### Work instructions
Only an exact repeat of the listing, without its images, counts as the answer.

### Data provided
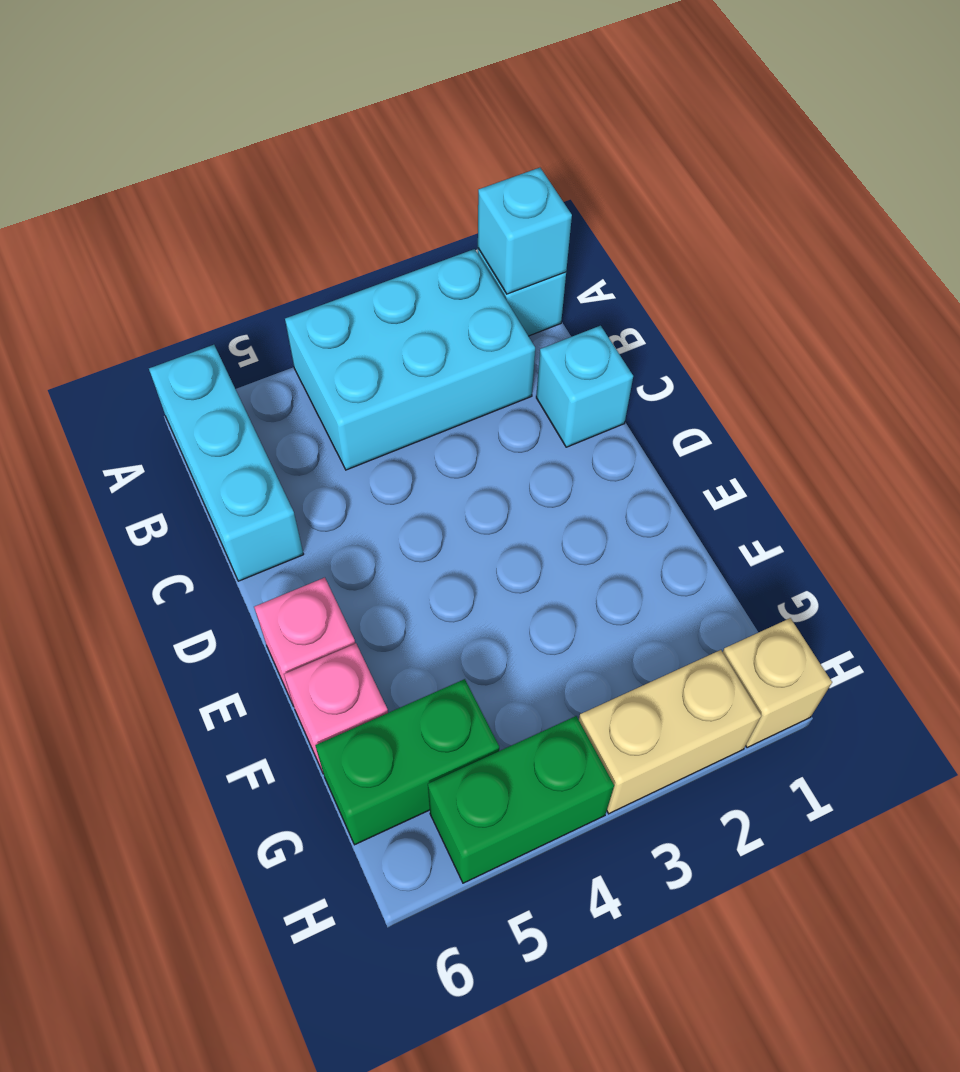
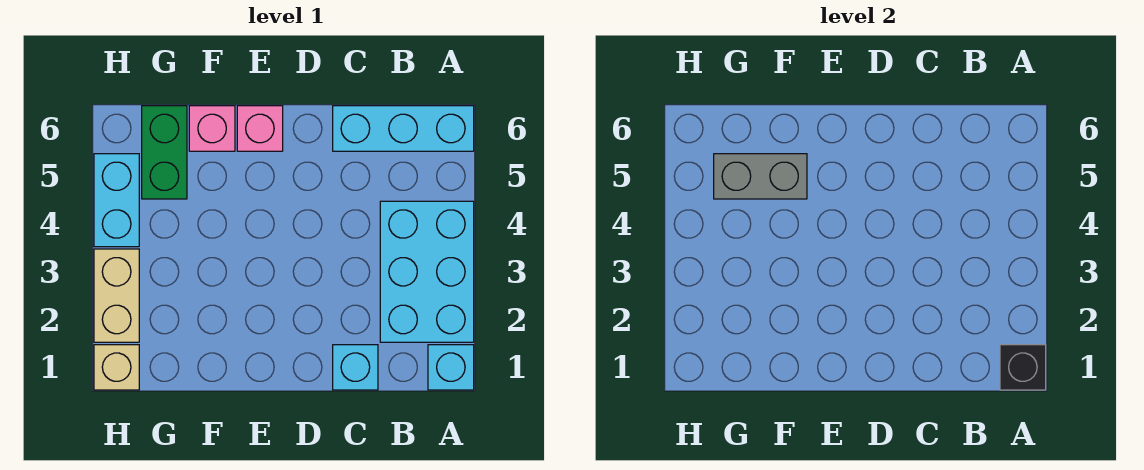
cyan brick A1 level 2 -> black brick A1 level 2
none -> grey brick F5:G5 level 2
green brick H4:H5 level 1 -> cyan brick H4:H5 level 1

### Task result
cyan brick A1 level 2 -> black brick A1 level 2
none -> grey brick F5:G5 level 2
green brick H4:H5 level 1 -> cyan brick H4:H5 level 1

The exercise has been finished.